What you should do >> Your answer must be the exact lines of the listing below that run from the line with "SERVO1 pin GND: GND -> none" to the line with "SERVO1: SG90 -> MG996R", ends included, and no pictures.

The data >>

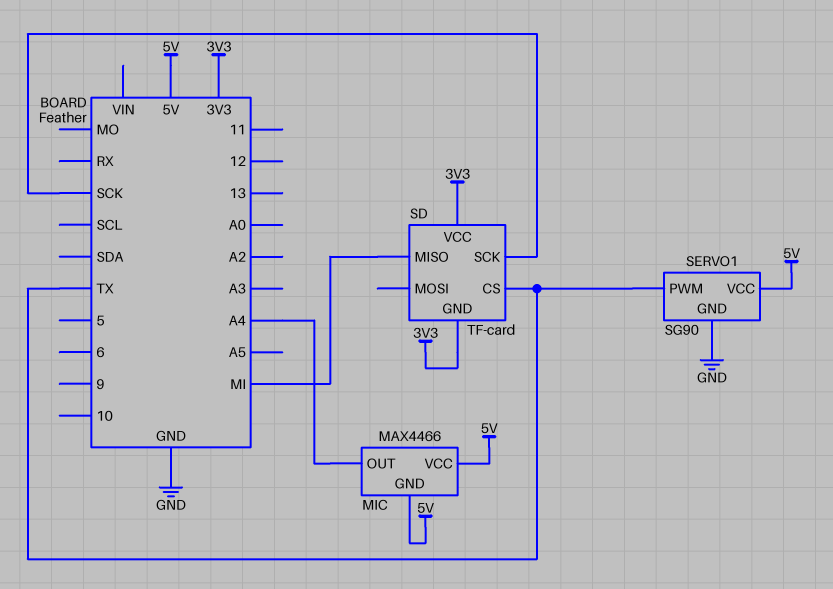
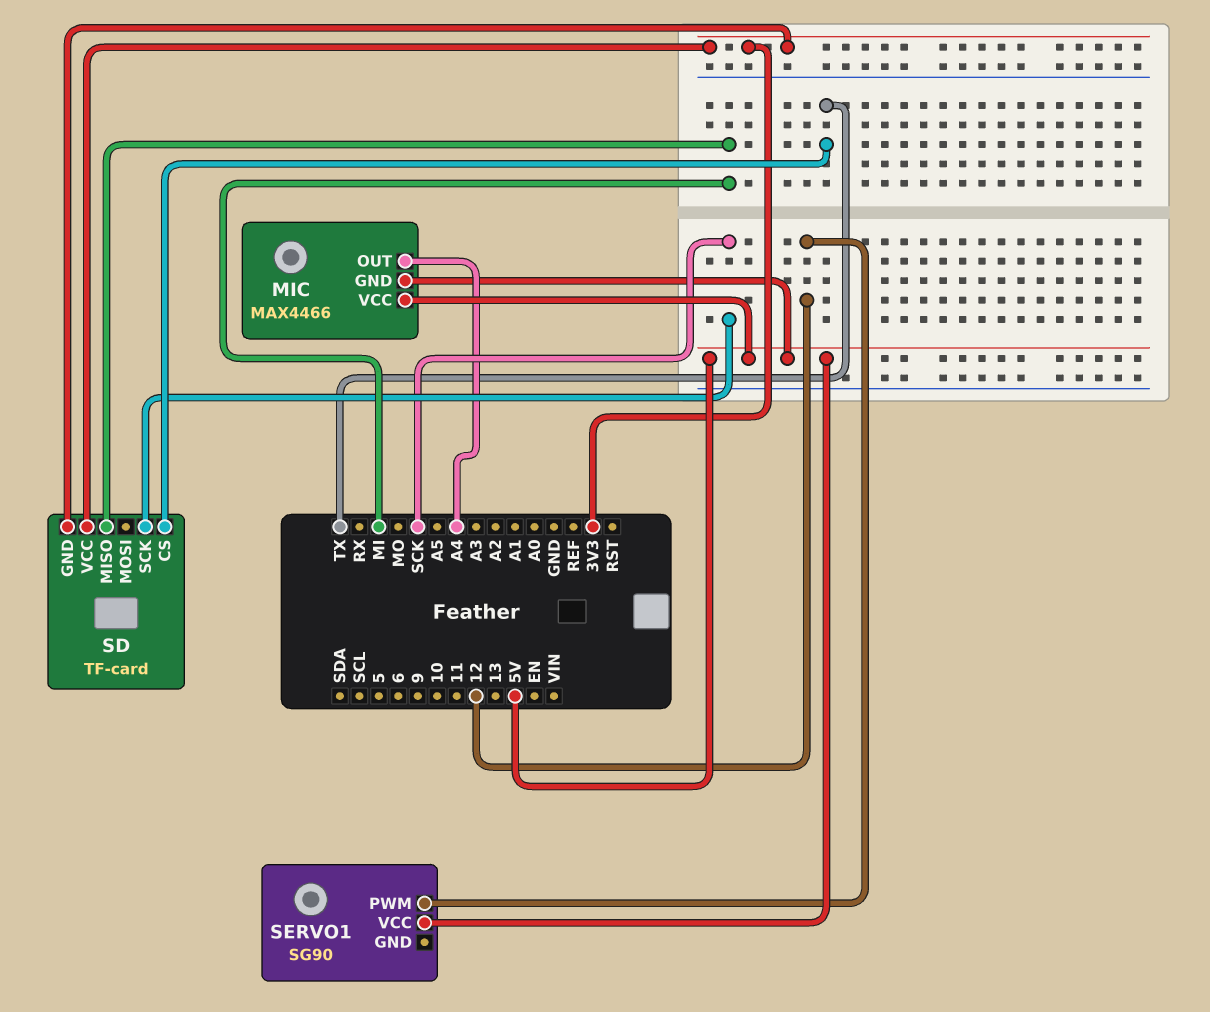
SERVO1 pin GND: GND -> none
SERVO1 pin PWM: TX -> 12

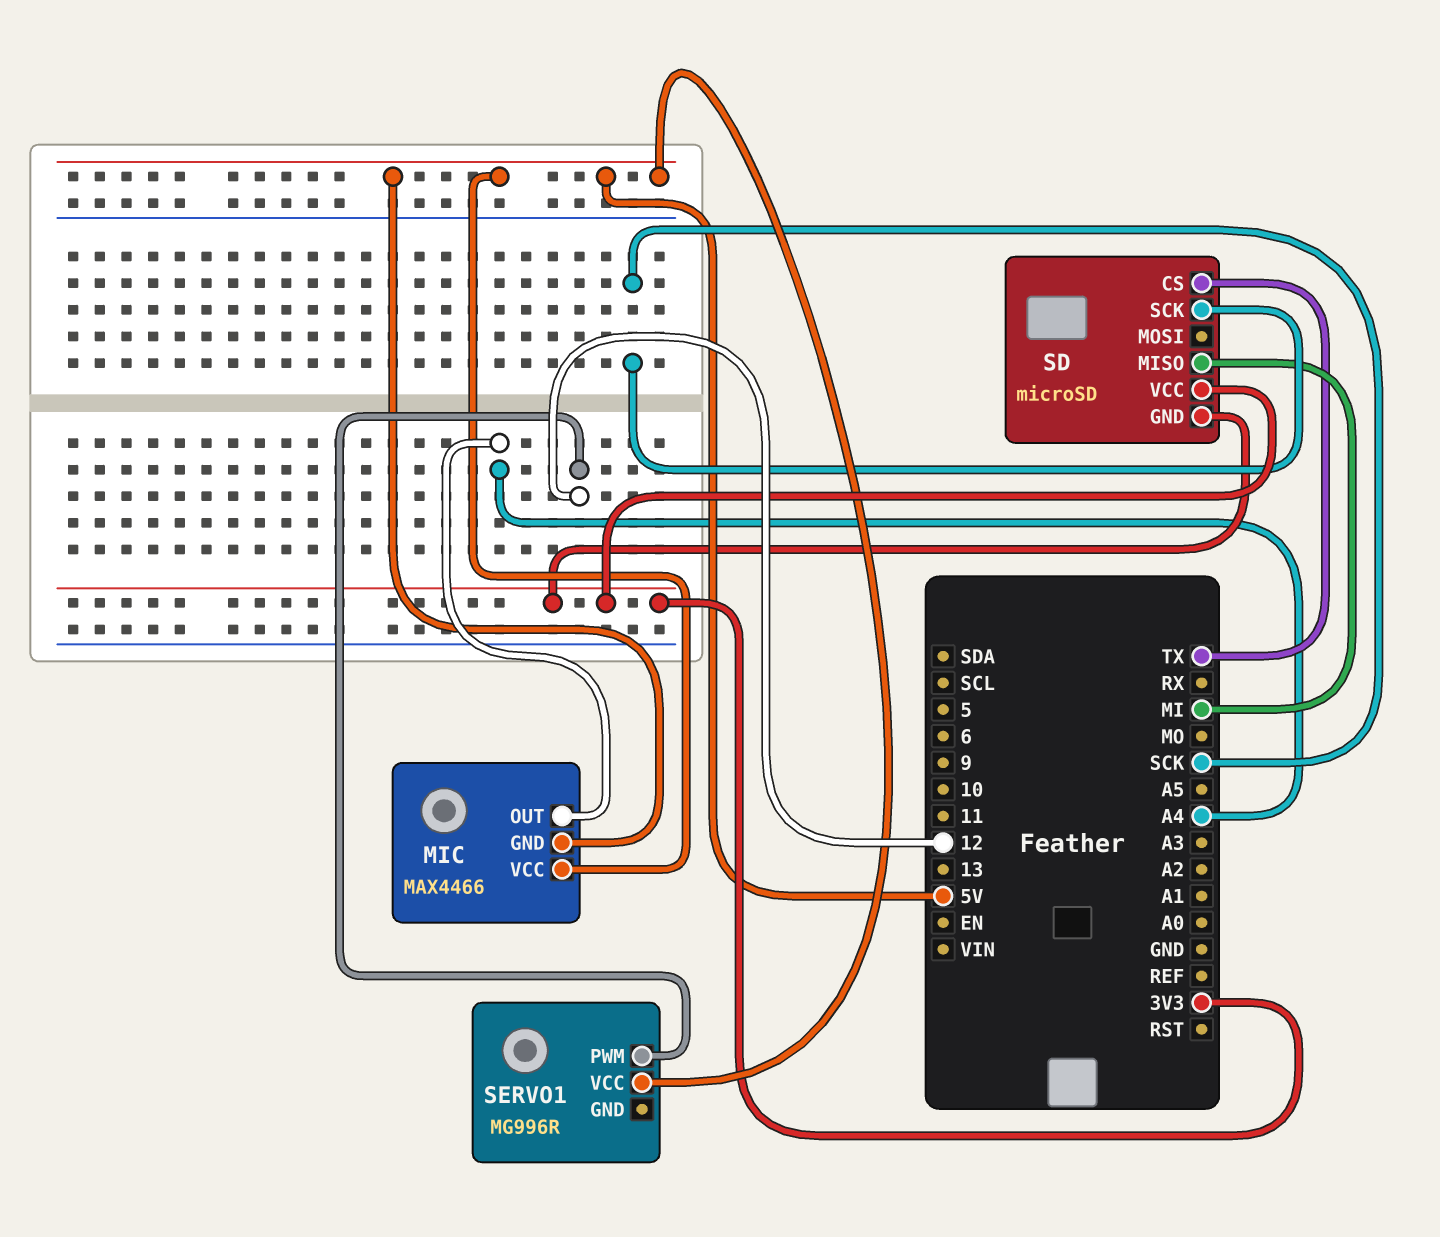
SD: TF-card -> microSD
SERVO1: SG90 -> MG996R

...

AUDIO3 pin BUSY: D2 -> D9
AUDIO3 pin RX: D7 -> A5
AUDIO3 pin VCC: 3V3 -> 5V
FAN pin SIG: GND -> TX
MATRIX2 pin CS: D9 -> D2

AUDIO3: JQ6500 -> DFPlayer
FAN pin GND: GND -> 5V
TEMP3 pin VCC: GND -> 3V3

Response >>
SERVO1 pin GND: GND -> none
SERVO1 pin PWM: TX -> 12

SD: TF-card -> microSD
SERVO1: SG90 -> MG996R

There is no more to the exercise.